-- Opening Marker --
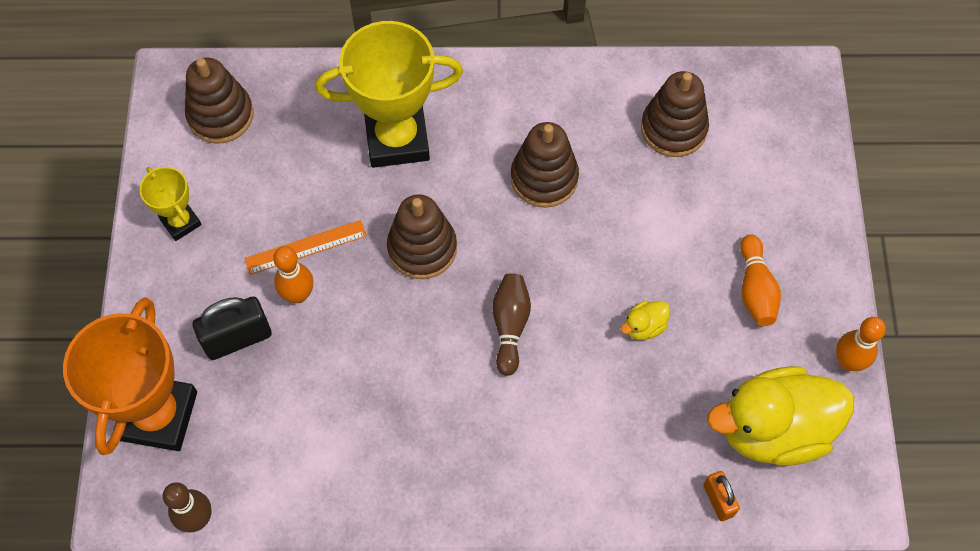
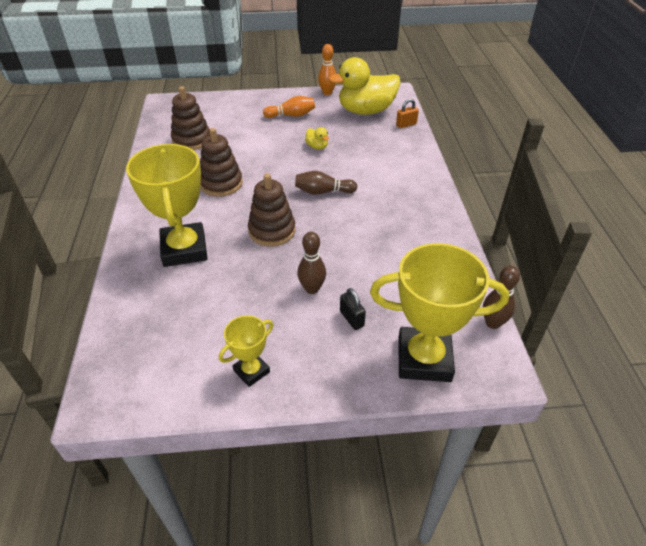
camera: 95 degrees left, 20 degrees down
(158, 415) = (424, 359): orange trophy -> yellow trophy
(220, 115) = (145, 358): brown stacking toy -> none
(237, 338) = (351, 318): black padlock -> black padlock, size x0.60
(298, 294) = (312, 289): orange bowling pin -> brown bowling pin
(305, 247) = (273, 289): orange ruler -> none
(773, 429) = (366, 111): yellow duck -> yellow duck turned 90 degrees clockwise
-- Closing Marker --
• **WHAT THE TASK ASKS**
Text only, no pictures: copy every entry exactly.

• **TASK ANSWER**
camera: 95 degrees left, 20 degrees down
(158, 415) = (424, 359): orange trophy -> yellow trophy
(220, 115) = (145, 358): brown stacking toy -> none
(237, 338) = (351, 318): black padlock -> black padlock, size x0.60
(298, 294) = (312, 289): orange bowling pin -> brown bowling pin
(305, 247) = (273, 289): orange ruler -> none
(773, 429) = (366, 111): yellow duck -> yellow duck turned 90 degrees clockwise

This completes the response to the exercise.